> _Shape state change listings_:
---+---

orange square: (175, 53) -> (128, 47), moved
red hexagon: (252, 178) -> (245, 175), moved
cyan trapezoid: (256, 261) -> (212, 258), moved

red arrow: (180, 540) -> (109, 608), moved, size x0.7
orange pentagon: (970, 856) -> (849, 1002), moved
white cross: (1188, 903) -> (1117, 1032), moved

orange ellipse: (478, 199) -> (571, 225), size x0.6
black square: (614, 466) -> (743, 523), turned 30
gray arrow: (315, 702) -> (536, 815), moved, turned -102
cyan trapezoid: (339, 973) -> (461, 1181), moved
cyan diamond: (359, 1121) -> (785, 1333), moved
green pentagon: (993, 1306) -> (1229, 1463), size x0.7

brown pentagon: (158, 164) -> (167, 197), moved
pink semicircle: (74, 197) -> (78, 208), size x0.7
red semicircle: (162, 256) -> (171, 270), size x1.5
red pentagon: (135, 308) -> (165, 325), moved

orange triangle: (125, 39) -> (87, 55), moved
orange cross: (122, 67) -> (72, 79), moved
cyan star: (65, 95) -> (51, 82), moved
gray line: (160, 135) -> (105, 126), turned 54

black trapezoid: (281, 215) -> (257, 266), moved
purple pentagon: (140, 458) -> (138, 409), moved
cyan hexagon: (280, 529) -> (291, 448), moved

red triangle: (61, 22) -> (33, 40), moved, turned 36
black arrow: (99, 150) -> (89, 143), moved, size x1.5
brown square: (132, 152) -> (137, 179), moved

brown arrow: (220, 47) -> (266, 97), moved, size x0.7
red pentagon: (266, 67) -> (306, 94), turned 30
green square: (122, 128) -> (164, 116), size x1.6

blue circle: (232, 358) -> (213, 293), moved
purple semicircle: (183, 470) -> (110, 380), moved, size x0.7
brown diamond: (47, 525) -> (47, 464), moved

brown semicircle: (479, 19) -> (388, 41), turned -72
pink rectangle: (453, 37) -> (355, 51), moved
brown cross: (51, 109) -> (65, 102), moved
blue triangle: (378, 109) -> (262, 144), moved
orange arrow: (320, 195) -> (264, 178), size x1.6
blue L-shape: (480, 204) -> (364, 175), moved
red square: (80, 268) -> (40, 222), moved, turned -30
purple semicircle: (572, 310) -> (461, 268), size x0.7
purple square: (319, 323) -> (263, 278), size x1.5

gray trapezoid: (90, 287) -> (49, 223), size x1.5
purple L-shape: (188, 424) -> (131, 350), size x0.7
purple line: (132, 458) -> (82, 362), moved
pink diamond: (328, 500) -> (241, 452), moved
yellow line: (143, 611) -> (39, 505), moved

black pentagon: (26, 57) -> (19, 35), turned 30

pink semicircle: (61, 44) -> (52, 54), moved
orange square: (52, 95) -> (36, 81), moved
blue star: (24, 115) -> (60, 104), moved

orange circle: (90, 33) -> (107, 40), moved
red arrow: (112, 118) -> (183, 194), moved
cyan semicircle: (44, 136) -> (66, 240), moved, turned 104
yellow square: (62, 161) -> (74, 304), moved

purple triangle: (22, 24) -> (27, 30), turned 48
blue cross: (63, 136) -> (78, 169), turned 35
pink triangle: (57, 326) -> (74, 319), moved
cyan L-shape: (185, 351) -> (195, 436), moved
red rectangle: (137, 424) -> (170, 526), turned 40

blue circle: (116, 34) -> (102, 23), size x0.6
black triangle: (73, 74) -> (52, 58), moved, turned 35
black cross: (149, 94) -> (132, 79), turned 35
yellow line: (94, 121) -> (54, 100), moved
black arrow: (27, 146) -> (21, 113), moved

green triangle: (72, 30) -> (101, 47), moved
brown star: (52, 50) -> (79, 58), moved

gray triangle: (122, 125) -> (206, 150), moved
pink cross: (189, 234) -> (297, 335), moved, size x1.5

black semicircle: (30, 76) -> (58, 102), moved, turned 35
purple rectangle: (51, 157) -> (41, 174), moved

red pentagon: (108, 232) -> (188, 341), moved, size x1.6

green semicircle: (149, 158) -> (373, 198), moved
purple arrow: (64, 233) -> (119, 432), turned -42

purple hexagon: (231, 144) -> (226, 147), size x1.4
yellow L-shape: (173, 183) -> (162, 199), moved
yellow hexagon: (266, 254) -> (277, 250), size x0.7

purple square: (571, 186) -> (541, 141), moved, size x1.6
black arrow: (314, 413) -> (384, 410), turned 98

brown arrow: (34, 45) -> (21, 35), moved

---+---

> _YOUR ASSIGNMENT_: All that is wanted is an exact copy of the lines above from the one with "red pentagon: (135, 308) -> (165, 325), moved" through the one with "blue L-shape: (480, 204) -> (364, 175), moved", with both ends included.

> _RESPONSE BELOW_:
red pentagon: (135, 308) -> (165, 325), moved

orange triangle: (125, 39) -> (87, 55), moved
orange cross: (122, 67) -> (72, 79), moved
cyan star: (65, 95) -> (51, 82), moved
gray line: (160, 135) -> (105, 126), turned 54

black trapezoid: (281, 215) -> (257, 266), moved
purple pentagon: (140, 458) -> (138, 409), moved
cyan hexagon: (280, 529) -> (291, 448), moved

red triangle: (61, 22) -> (33, 40), moved, turned 36
black arrow: (99, 150) -> (89, 143), moved, size x1.5
brown square: (132, 152) -> (137, 179), moved

brown arrow: (220, 47) -> (266, 97), moved, size x0.7
red pentagon: (266, 67) -> (306, 94), turned 30
green square: (122, 128) -> (164, 116), size x1.6

blue circle: (232, 358) -> (213, 293), moved
purple semicircle: (183, 470) -> (110, 380), moved, size x0.7
brown diamond: (47, 525) -> (47, 464), moved

brown semicircle: (479, 19) -> (388, 41), turned -72
pink rectangle: (453, 37) -> (355, 51), moved
brown cross: (51, 109) -> (65, 102), moved
blue triangle: (378, 109) -> (262, 144), moved
orange arrow: (320, 195) -> (264, 178), size x1.6
blue L-shape: (480, 204) -> (364, 175), moved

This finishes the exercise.